*Work instruction:* Write out exactly, and only, the lines below from the line with "(349, 165) = (455, 209): grey" through the line with "camera: 30 degrees right, 0 degrees up"; pictures do not belong in the copy.

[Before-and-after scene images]

__________________________________________________

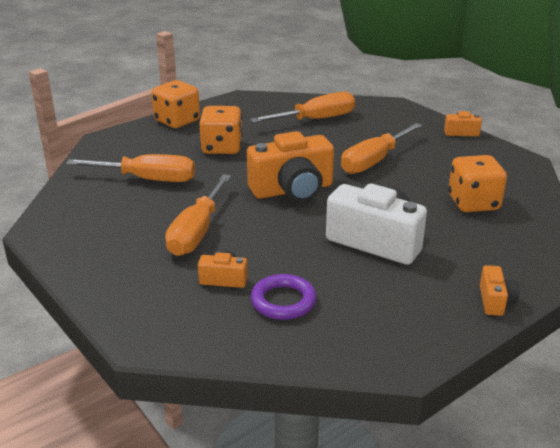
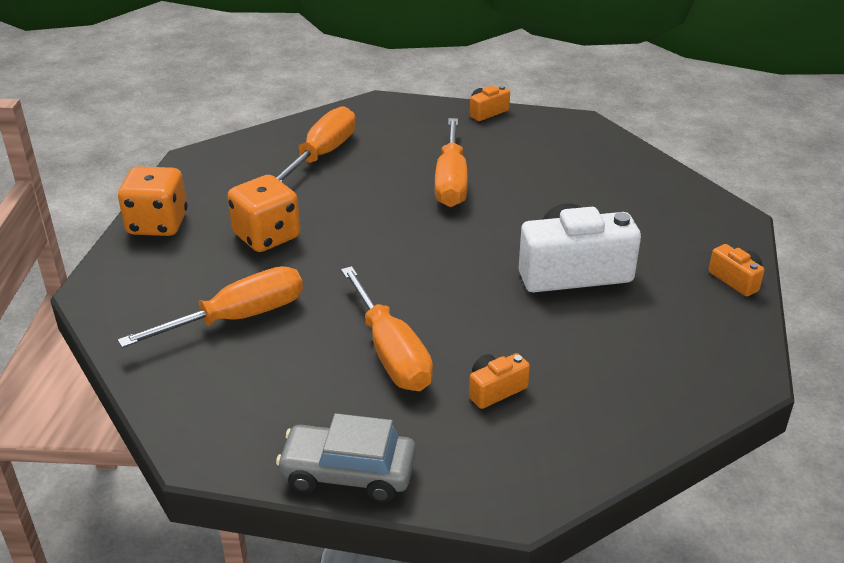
camera: 40 degrees left, 5 degrees up
(85, 276) = (348, 473): none -> grey car
(283, 301) = (580, 380): purple ring -> none
(292, 190) = (418, 253): orange camera -> none
(473, 203) = (597, 188): orange dice -> none

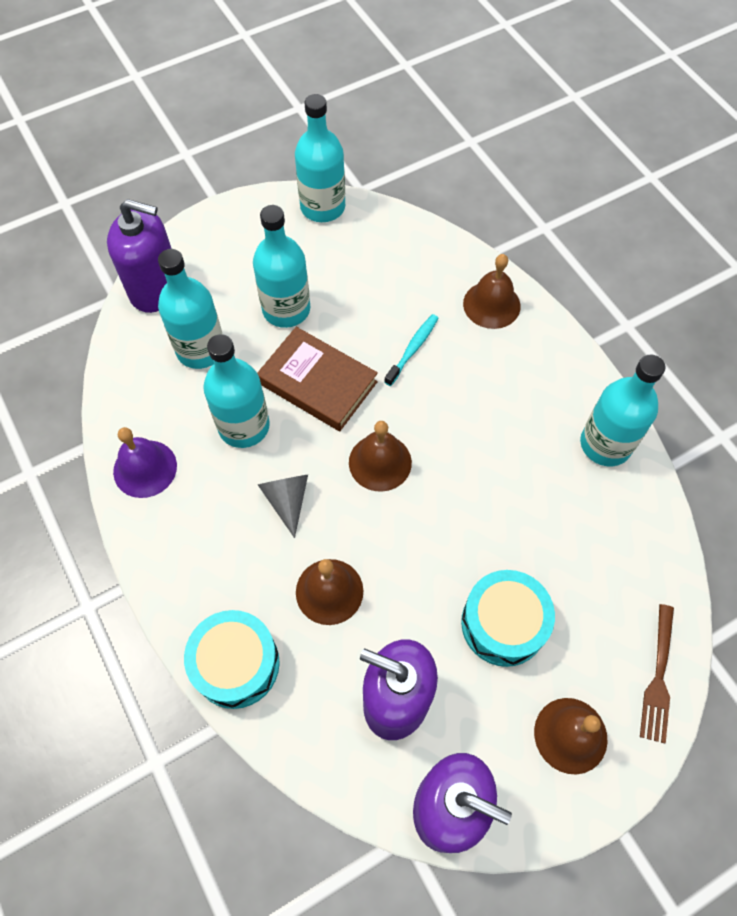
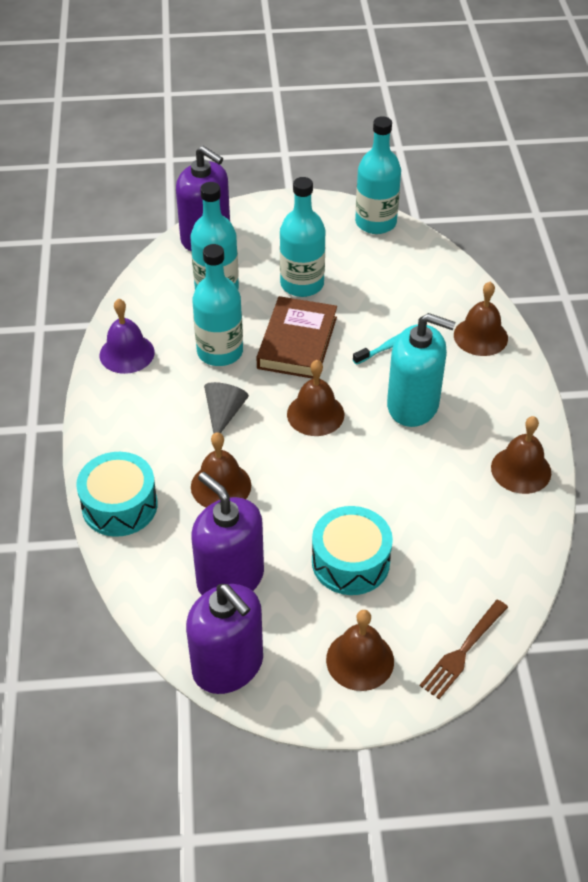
camera: 25 degrees right, 15 degrees down
(317, 383) = (297, 342): brown book -> brown book turned 45 degrees clockwise
(469, 411) = (413, 405): none -> turquoise soap dispenser
(605, 444) = (521, 470): turquoise bottle -> brown bell

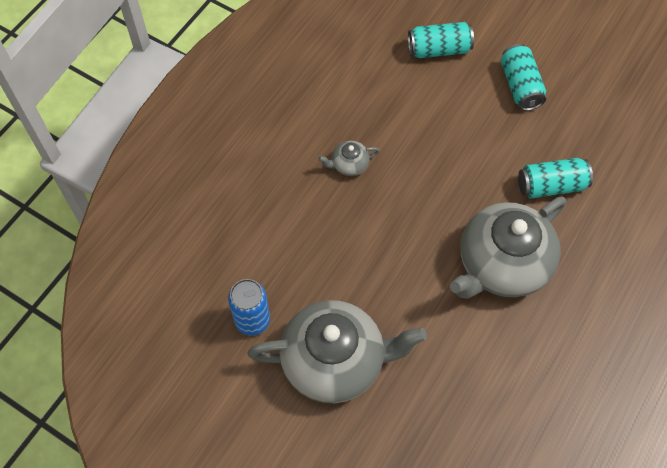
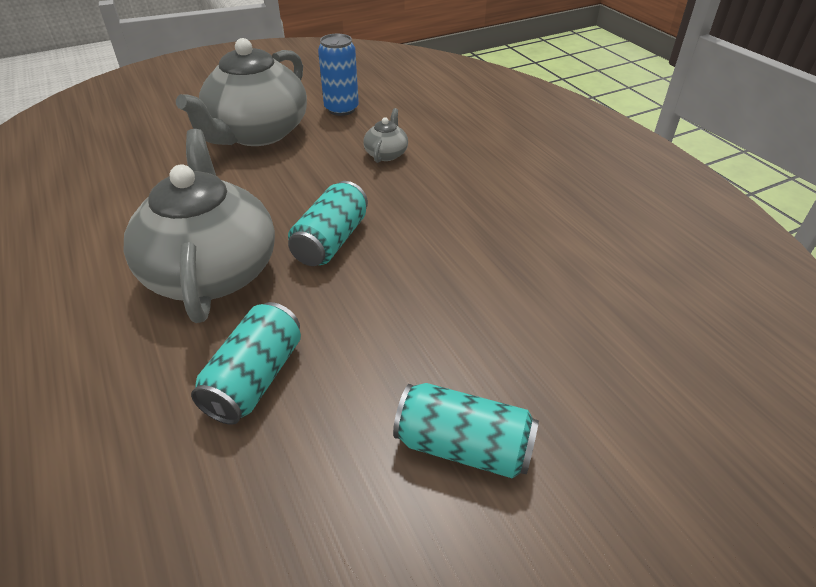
camera: 120 degrees right, 20 degrees down
(349, 165) = (455, 209): grey teapot -> grey teapot (386, 153)
(439, 49) = (603, 371): turquoise can -> turquoise can (331, 241)

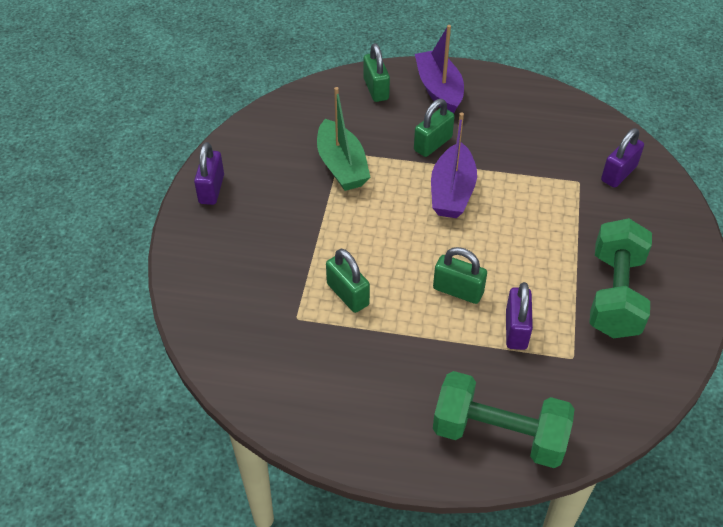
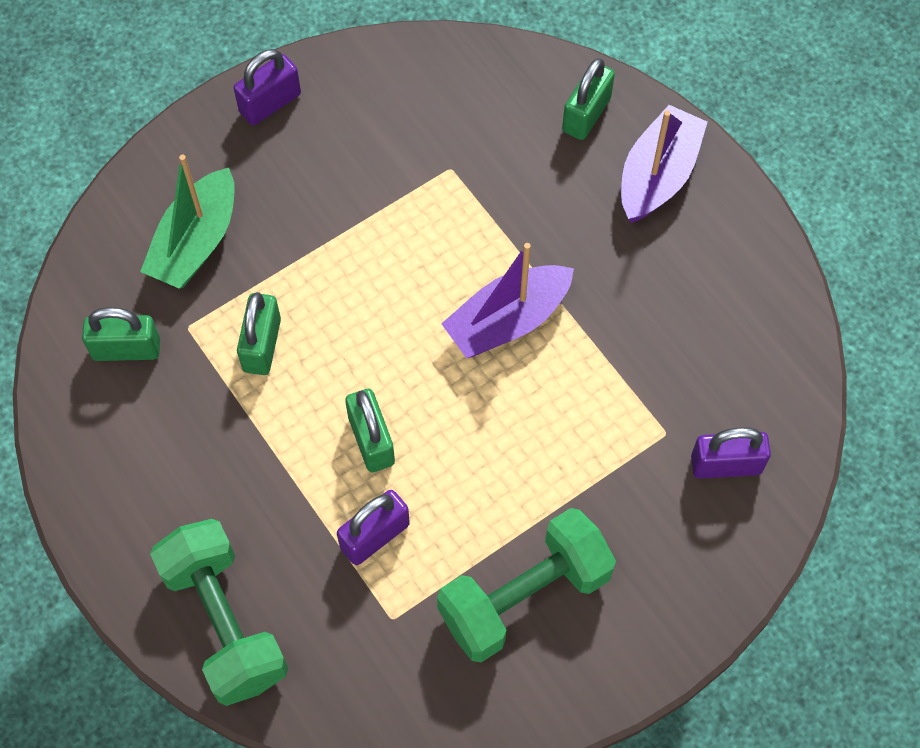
camera: 45 degrees right, 15 degrees up
(341, 166) = (430, 186): green boat -> green boat (196, 242)
(433, 144) = (561, 242): green padlock -> green padlock (126, 349)

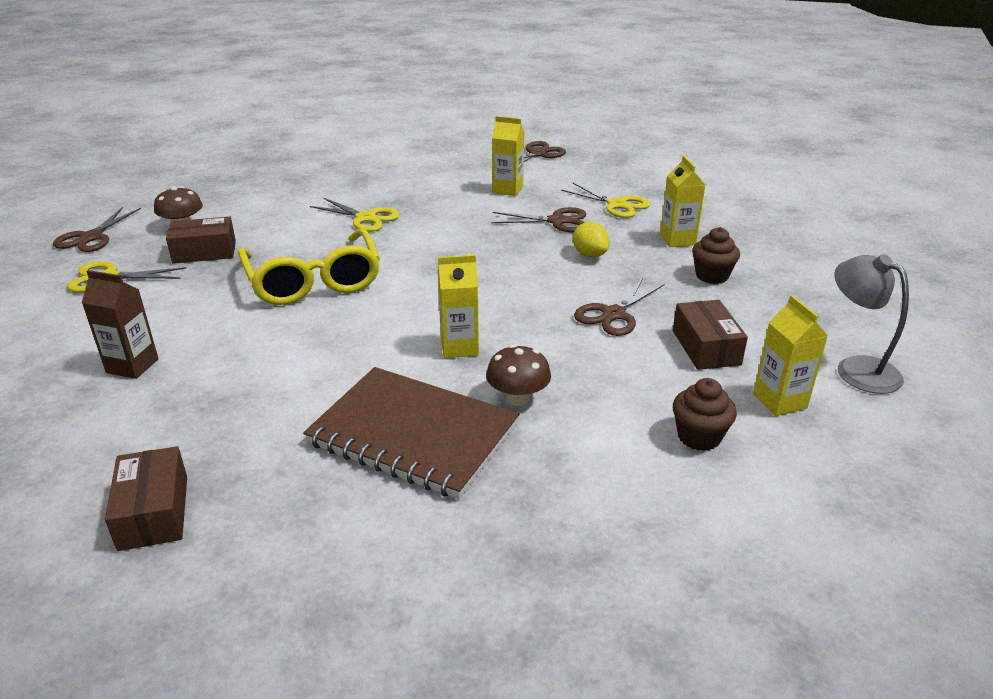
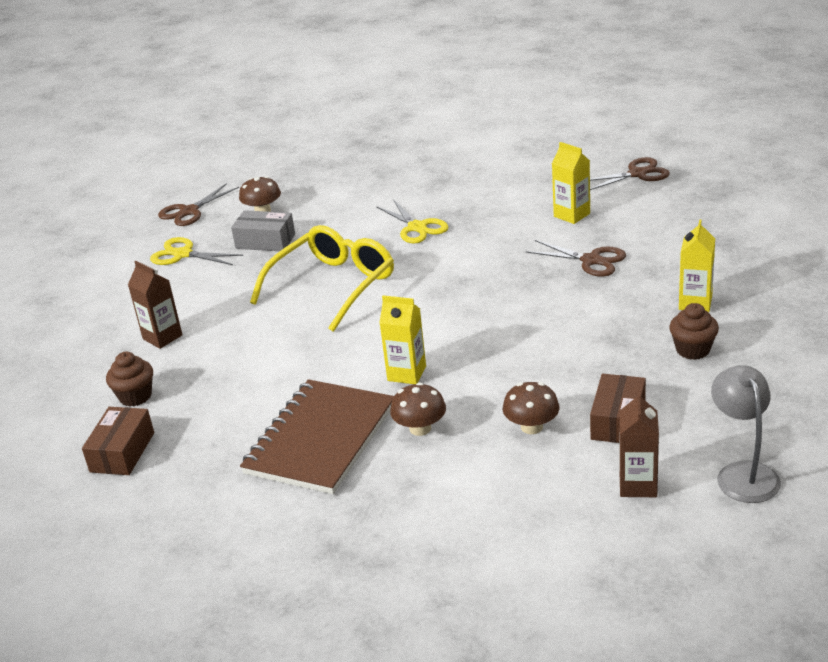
camera: 30 degrees right, 0 degrees up
(204, 252) = (265, 241): brown box -> grey box
(313, 280) = (333, 286): yellow glasses -> yellow glasses turned 150 degrees counterclockwise
(413, 434) = (321, 439): brown notebook -> brown notebook turned 60 degrees clockwise
(589, 255) = (592, 304): yellow lemon -> none
(613, 314) = (562, 371): brown scissors -> none
(617, 205) = (668, 251): yellow scissors -> none
(631, 370) = (531, 427): none -> brown mushroom
(699, 437) = (538, 497): brown cupcake -> brown cupcake (135, 396)
(779, 401) = (638, 485): yellow carton -> brown carton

__________________________________________________

*Task solution:*
(349, 165) = (455, 209): grey teapot -> grey teapot (386, 153)
(439, 49) = (603, 371): turquoise can -> turquoise can (331, 241)

camera: 45 degrees right, 15 degrees up
(341, 166) = (430, 186): green boat -> green boat (196, 242)
(433, 144) = (561, 242): green padlock -> green padlock (126, 349)

camera: 30 degrees right, 0 degrees up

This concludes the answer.